• Description of the task:
Reproduce the entries from the start through the line containing "The width and height of the screenshot is (960, 540). I", inclusive, swapping "dresses" for "gowns" and leaving everything else unchanged.

• Data for this task:
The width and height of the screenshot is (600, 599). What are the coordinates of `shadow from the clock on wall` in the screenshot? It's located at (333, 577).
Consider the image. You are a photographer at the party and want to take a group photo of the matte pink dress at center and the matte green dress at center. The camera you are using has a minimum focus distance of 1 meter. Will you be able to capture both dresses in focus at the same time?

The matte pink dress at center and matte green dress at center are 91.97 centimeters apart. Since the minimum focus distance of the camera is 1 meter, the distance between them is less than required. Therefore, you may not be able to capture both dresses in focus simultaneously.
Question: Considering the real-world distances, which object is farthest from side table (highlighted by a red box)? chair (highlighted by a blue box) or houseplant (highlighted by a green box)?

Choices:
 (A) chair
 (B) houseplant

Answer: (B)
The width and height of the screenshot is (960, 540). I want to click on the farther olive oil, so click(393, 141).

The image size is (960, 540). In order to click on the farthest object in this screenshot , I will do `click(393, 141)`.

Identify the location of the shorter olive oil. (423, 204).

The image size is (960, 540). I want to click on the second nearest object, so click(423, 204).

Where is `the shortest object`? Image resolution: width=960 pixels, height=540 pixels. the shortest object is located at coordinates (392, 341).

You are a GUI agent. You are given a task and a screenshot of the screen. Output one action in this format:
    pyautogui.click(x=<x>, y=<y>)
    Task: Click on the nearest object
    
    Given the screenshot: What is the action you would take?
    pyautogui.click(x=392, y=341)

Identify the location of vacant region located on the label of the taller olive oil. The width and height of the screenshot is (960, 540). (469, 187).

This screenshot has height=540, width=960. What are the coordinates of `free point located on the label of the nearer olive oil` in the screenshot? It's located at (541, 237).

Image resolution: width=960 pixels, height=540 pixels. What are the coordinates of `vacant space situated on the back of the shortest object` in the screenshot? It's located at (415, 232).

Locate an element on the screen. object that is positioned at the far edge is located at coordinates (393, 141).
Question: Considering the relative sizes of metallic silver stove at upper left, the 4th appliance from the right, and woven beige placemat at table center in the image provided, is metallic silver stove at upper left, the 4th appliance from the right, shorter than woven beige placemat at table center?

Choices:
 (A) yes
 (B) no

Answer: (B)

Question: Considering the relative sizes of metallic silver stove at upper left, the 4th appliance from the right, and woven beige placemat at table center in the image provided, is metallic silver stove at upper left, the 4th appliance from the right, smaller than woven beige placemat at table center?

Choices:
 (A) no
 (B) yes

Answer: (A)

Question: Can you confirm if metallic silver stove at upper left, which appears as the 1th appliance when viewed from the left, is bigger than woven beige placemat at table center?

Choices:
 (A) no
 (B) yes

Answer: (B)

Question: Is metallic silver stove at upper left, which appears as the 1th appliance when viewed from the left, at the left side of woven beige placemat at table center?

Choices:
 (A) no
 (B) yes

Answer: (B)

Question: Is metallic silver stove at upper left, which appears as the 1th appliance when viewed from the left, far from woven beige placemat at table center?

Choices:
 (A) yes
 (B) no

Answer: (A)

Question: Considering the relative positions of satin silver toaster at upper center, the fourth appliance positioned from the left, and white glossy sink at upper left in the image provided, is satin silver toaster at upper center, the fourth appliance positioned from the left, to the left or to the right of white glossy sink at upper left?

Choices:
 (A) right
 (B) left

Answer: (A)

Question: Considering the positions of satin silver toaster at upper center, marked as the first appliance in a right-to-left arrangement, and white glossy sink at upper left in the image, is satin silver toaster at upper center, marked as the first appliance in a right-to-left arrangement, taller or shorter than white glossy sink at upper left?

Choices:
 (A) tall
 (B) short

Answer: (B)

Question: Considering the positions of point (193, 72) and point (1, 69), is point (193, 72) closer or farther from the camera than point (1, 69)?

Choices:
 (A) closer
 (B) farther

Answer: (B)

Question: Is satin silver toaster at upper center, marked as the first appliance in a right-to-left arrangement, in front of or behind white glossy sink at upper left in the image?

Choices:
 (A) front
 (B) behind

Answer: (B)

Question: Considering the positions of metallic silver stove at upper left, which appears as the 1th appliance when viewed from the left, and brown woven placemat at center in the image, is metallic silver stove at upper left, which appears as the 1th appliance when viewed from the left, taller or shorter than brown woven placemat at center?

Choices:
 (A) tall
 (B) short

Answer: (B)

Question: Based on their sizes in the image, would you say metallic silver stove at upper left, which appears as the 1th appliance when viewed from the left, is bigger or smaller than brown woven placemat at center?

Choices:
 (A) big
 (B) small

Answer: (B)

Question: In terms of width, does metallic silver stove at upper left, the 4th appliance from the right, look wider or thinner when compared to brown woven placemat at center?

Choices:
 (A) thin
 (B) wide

• Task solution:
The width and height of the screenshot is (600, 599). What are the coordinates of `shadow from the clock on wall` in the screenshot? It's located at (333, 577).
Consider the image. You are a photographer at the party and want to take a group photo of the matte pink dress at center and the matte green dress at center. The camera you are using has a minimum focus distance of 1 meter. Will you be able to capture both gowns in focus at the same time?

The matte pink dress at center and matte green dress at center are 91.97 centimeters apart. Since the minimum focus distance of the camera is 1 meter, the distance between them is less than required. Therefore, you may not be able to capture both gowns in focus simultaneously.
Question: Considering the real-world distances, which object is farthest from side table (highlighted by a red box)? chair (highlighted by a blue box) or houseplant (highlighted by a green box)?

Choices:
 (A) chair
 (B) houseplant

Answer: (B)
The width and height of the screenshot is (960, 540). I want to click on the farther olive oil, so click(393, 141).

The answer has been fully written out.